* DATA FOR THIS EXERCISE:
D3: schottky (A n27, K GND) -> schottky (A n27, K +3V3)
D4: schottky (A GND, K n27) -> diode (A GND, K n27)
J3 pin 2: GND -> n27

--

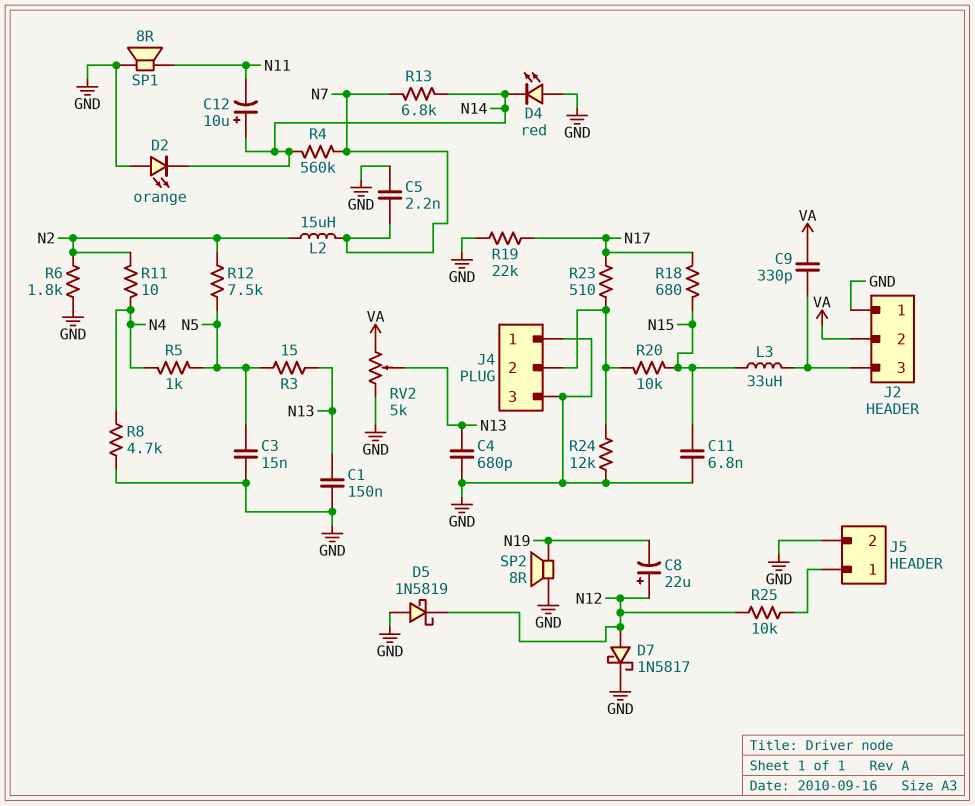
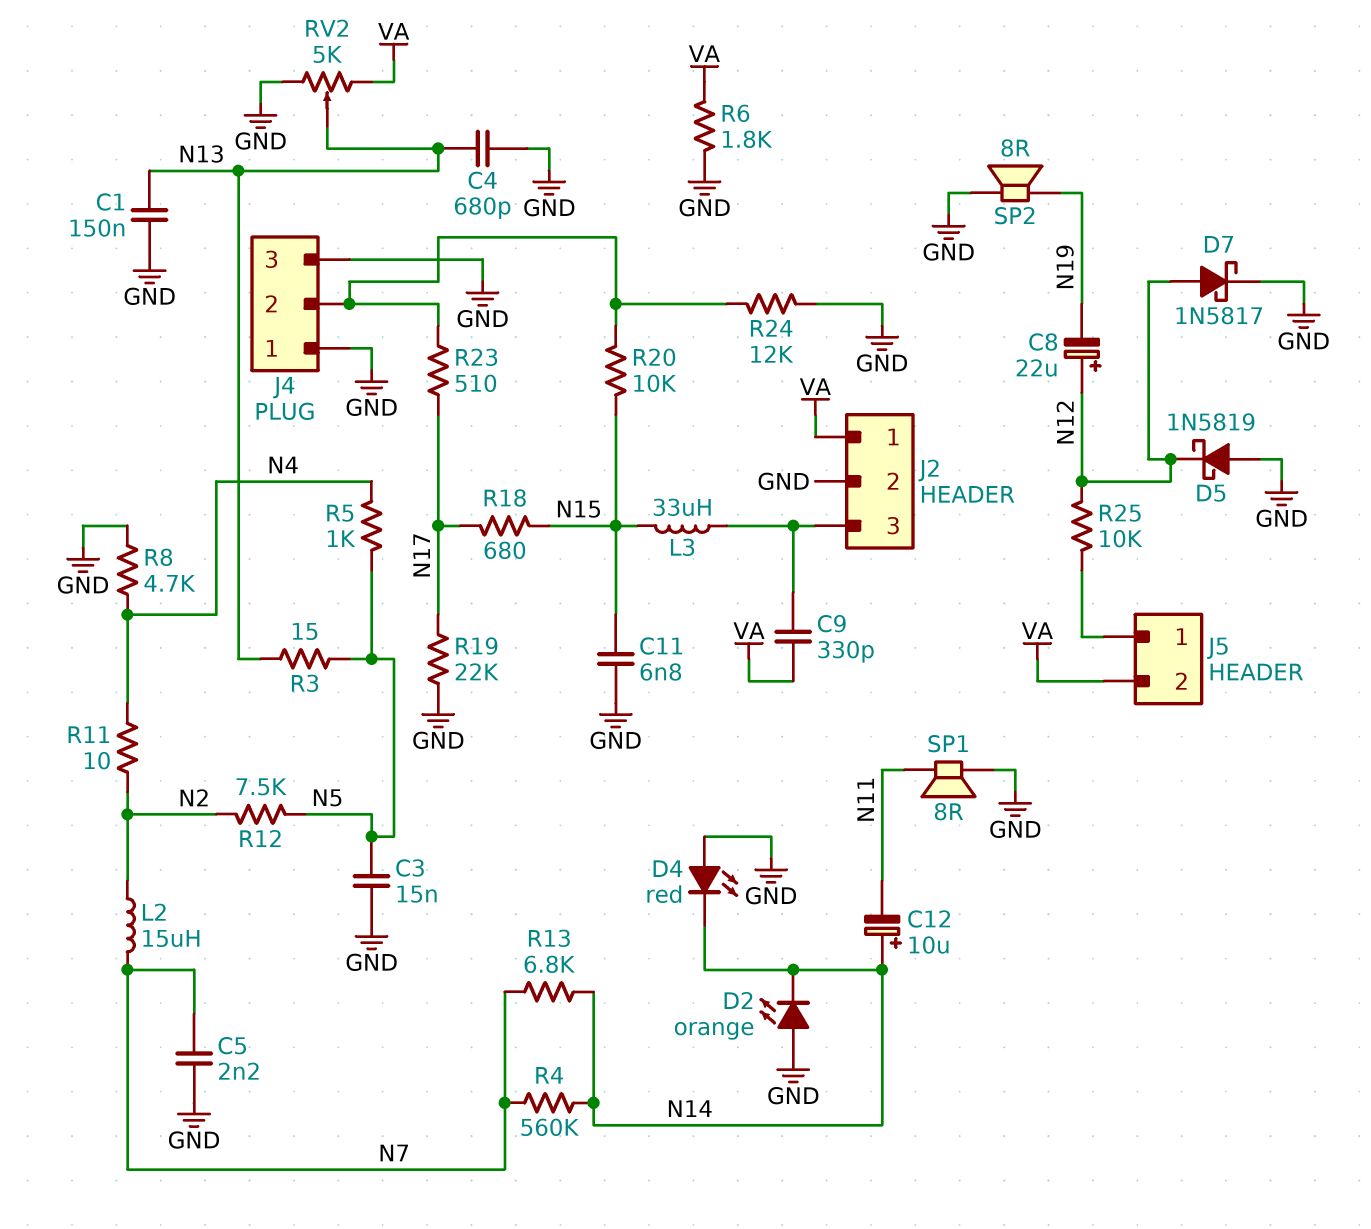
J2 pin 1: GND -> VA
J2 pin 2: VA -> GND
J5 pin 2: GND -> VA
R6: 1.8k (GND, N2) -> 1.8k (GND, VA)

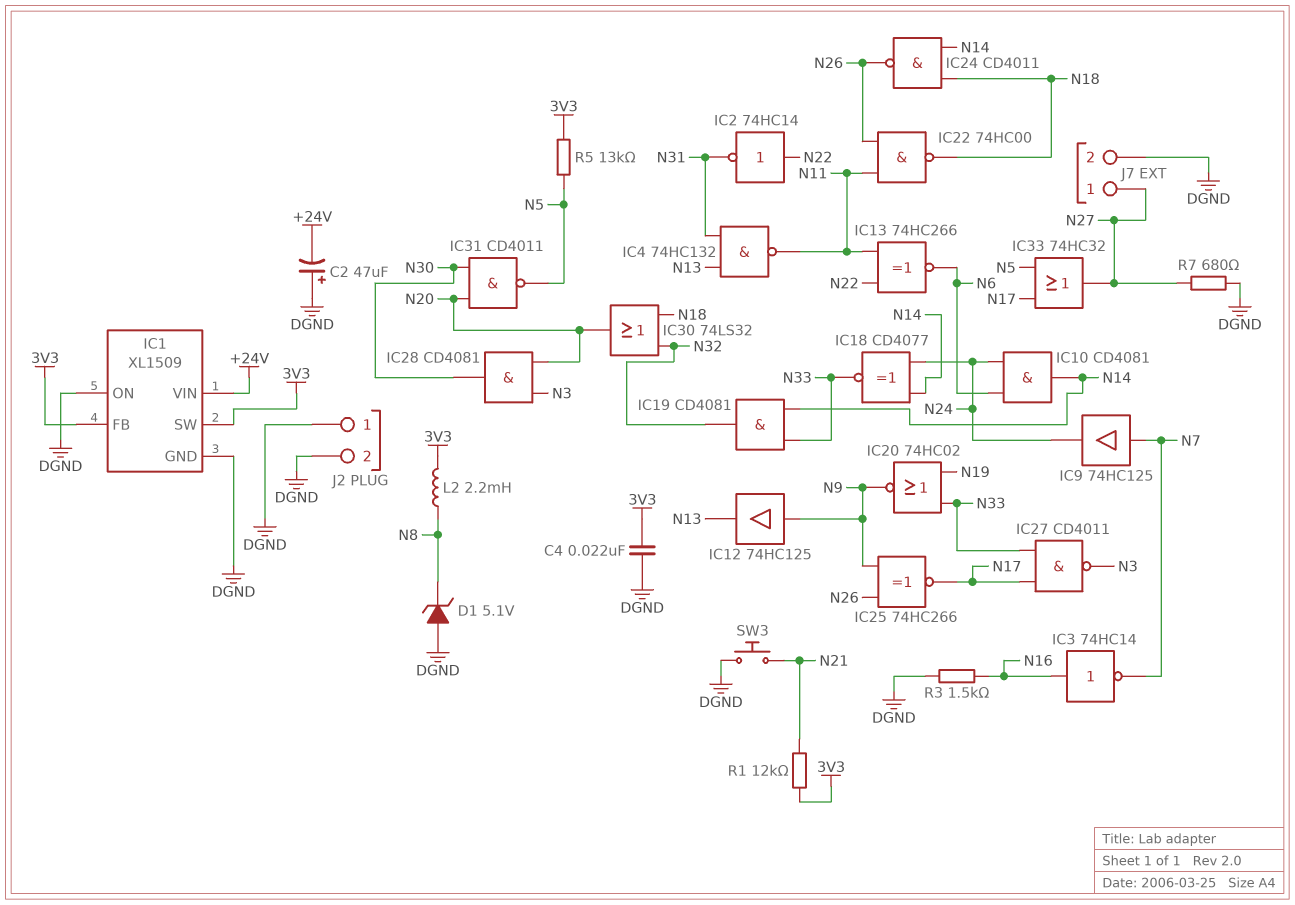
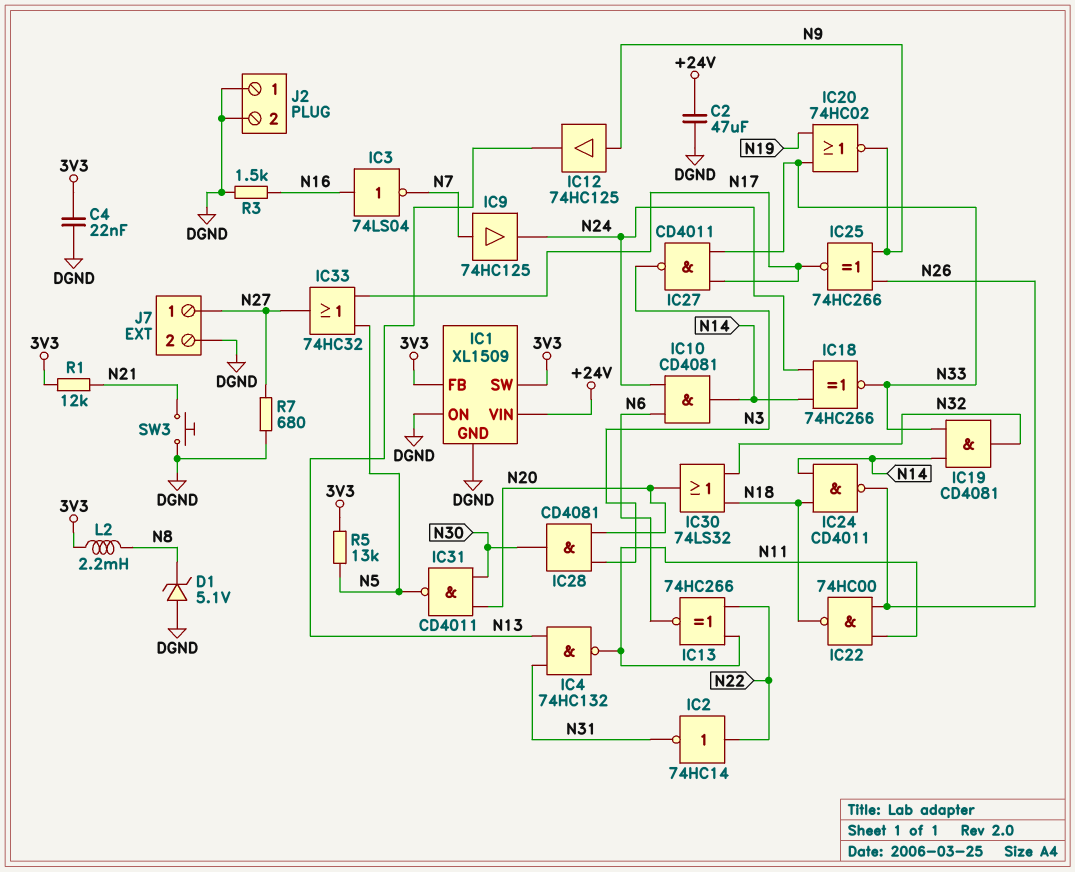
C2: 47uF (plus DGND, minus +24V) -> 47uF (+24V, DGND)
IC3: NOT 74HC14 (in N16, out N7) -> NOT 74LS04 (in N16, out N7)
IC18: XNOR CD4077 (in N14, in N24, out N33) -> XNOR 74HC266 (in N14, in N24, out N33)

* WHAT TO PRODUCE:
The required output is the stretch of entries above from the line containing "IC3: NOT 74HC14" through the line containing "IC18: XNOR CD4077", reproduced exactly.

* ANSWER AREA:
IC3: NOT 74HC14 (in N16, out N7) -> NOT 74LS04 (in N16, out N7)
IC18: XNOR CD4077 (in N14, in N24, out N33) -> XNOR 74HC266 (in N14, in N24, out N33)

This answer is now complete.